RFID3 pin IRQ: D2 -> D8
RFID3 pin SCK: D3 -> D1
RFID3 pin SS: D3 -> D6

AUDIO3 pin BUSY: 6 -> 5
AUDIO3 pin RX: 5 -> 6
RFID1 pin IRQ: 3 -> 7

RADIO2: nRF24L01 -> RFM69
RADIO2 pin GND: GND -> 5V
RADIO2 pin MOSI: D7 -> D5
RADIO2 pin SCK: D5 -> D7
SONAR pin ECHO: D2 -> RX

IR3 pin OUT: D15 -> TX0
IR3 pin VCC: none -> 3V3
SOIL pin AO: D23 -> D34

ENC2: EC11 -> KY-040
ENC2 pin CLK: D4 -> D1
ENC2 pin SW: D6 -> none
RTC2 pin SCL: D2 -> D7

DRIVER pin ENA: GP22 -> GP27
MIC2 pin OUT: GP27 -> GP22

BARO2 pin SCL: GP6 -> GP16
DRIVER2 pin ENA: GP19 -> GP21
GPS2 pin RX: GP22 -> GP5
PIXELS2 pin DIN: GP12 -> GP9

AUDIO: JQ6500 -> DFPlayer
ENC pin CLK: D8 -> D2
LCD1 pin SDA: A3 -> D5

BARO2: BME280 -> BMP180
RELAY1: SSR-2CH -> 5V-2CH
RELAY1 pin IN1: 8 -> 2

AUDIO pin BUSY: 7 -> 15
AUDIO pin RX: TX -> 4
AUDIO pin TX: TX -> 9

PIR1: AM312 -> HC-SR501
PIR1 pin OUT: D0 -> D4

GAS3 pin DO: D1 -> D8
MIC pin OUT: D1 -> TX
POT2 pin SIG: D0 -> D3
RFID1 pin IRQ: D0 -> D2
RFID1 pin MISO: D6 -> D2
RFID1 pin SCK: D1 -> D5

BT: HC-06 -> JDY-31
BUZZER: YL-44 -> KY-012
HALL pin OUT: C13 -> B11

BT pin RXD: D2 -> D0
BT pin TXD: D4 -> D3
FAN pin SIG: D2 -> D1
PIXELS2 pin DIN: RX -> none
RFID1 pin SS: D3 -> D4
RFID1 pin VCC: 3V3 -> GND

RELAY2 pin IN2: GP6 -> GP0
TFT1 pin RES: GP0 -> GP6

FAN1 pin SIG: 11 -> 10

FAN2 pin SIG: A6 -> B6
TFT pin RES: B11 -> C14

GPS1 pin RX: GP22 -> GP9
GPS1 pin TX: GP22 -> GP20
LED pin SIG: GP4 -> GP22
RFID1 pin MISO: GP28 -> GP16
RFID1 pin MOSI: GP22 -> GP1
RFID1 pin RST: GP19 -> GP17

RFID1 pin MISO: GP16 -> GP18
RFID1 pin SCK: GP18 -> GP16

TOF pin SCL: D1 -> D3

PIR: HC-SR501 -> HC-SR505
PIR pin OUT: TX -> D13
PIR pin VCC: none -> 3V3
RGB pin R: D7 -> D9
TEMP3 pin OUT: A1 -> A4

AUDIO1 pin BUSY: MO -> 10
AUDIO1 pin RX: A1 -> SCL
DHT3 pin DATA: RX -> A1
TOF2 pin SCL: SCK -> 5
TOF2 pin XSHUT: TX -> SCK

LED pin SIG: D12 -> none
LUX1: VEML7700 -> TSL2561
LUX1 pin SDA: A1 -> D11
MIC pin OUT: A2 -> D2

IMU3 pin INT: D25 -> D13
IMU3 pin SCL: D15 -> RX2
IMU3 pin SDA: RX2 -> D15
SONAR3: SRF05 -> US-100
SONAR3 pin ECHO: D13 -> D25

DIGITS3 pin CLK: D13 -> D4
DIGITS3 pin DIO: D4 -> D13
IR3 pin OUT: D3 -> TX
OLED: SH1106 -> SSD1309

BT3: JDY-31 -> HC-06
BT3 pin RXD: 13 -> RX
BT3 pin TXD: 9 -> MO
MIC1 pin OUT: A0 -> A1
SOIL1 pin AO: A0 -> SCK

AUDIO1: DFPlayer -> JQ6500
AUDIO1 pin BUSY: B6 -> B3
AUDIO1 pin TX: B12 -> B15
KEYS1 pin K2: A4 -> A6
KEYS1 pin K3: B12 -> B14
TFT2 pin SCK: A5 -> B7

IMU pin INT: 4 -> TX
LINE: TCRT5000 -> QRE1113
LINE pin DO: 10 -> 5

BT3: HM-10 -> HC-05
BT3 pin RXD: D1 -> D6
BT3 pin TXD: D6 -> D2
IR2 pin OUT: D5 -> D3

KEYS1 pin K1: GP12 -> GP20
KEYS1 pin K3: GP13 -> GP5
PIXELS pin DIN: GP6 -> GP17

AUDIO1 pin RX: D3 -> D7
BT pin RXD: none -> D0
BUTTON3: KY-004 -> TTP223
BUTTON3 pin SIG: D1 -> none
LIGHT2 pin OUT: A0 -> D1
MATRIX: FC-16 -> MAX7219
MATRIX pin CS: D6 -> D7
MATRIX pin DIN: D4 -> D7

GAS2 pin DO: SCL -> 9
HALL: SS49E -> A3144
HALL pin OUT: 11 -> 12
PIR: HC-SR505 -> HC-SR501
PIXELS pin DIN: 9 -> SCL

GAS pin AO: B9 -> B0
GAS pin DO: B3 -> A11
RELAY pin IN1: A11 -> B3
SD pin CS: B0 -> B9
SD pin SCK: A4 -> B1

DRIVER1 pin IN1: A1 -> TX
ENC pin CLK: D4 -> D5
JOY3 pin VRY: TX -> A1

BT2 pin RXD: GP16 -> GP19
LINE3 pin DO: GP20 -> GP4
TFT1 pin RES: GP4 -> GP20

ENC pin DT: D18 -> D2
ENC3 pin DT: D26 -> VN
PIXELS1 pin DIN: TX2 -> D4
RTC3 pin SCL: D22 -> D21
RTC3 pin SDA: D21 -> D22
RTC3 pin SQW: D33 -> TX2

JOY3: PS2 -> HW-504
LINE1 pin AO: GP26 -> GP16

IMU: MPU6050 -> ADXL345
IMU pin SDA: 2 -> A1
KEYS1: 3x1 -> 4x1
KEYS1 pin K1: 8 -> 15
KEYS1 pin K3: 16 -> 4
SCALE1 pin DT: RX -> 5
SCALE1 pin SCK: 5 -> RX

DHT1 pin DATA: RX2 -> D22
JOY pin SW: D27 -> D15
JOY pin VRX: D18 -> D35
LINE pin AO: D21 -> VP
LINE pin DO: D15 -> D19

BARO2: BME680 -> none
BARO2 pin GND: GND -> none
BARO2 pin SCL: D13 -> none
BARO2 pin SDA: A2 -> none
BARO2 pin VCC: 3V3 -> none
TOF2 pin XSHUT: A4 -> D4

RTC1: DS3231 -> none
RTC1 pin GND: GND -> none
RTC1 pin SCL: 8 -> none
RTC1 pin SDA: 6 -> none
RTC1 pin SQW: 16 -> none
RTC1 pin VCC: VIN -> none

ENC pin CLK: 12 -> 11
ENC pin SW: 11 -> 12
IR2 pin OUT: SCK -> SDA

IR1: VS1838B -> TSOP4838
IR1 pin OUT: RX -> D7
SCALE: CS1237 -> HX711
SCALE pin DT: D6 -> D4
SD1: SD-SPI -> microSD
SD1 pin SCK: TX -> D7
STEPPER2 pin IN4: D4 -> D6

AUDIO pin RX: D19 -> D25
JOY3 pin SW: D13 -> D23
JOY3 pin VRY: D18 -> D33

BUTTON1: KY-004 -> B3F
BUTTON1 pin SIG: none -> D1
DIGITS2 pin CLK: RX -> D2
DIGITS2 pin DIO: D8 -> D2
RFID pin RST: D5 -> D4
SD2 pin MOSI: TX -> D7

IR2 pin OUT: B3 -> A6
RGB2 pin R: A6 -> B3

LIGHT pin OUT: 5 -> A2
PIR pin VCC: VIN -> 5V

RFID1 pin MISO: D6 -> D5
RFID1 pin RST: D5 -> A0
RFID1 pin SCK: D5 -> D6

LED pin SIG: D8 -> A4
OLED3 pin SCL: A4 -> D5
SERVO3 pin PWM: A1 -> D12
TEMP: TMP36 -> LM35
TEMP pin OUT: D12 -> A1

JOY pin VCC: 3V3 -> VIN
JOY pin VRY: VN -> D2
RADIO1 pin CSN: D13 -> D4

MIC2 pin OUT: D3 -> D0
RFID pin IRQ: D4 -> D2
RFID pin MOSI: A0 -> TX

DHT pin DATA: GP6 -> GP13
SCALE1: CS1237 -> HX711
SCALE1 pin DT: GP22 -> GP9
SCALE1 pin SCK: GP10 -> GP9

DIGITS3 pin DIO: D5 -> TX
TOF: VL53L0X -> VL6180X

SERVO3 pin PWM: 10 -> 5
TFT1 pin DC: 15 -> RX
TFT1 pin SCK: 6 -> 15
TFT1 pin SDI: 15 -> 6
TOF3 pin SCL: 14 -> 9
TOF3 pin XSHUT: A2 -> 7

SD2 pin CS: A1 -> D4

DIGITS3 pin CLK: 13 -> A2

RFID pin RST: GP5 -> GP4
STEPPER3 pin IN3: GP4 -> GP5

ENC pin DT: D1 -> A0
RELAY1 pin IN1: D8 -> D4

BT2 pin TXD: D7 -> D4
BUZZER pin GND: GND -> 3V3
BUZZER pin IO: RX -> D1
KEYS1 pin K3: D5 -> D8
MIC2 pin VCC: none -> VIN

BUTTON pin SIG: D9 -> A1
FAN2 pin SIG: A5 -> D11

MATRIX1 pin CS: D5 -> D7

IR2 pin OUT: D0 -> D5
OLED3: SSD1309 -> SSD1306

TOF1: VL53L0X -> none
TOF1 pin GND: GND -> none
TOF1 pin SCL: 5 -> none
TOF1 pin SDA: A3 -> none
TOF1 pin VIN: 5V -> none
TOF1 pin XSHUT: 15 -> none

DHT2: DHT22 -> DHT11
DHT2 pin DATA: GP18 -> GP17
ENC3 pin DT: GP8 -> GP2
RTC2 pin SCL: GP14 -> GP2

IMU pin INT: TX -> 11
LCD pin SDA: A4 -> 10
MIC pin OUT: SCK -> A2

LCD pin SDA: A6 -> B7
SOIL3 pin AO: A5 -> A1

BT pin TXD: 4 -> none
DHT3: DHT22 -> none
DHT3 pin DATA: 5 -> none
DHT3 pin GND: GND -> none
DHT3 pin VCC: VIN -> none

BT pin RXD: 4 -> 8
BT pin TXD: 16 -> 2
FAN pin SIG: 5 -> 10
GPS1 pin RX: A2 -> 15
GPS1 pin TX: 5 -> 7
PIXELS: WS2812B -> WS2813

□ □ □ □ □ □ □

(Directions for this task) All lines above from the line with "JOY3 pin VRY: TX -> A1" through the line with "AUDIO pin RX: D19 -> D25", both included, are to be set down exactly, with nothing else.

(Completed task)
JOY3 pin VRY: TX -> A1

BT2 pin RXD: GP16 -> GP19
LINE3 pin DO: GP20 -> GP4
TFT1 pin RES: GP4 -> GP20

ENC pin DT: D18 -> D2
ENC3 pin DT: D26 -> VN
PIXELS1 pin DIN: TX2 -> D4
RTC3 pin SCL: D22 -> D21
RTC3 pin SDA: D21 -> D22
RTC3 pin SQW: D33 -> TX2

JOY3: PS2 -> HW-504
LINE1 pin AO: GP26 -> GP16

IMU: MPU6050 -> ADXL345
IMU pin SDA: 2 -> A1
KEYS1: 3x1 -> 4x1
KEYS1 pin K1: 8 -> 15
KEYS1 pin K3: 16 -> 4
SCALE1 pin DT: RX -> 5
SCALE1 pin SCK: 5 -> RX

DHT1 pin DATA: RX2 -> D22
JOY pin SW: D27 -> D15
JOY pin VRX: D18 -> D35
LINE pin AO: D21 -> VP
LINE pin DO: D15 -> D19

BARO2: BME680 -> none
BARO2 pin GND: GND -> none
BARO2 pin SCL: D13 -> none
BARO2 pin SDA: A2 -> none
BARO2 pin VCC: 3V3 -> none
TOF2 pin XSHUT: A4 -> D4

RTC1: DS3231 -> none
RTC1 pin GND: GND -> none
RTC1 pin SCL: 8 -> none
RTC1 pin SDA: 6 -> none
RTC1 pin SQW: 16 -> none
RTC1 pin VCC: VIN -> none

ENC pin CLK: 12 -> 11
ENC pin SW: 11 -> 12
IR2 pin OUT: SCK -> SDA

IR1: VS1838B -> TSOP4838
IR1 pin OUT: RX -> D7
SCALE: CS1237 -> HX711
SCALE pin DT: D6 -> D4
SD1: SD-SPI -> microSD
SD1 pin SCK: TX -> D7
STEPPER2 pin IN4: D4 -> D6

AUDIO pin RX: D19 -> D25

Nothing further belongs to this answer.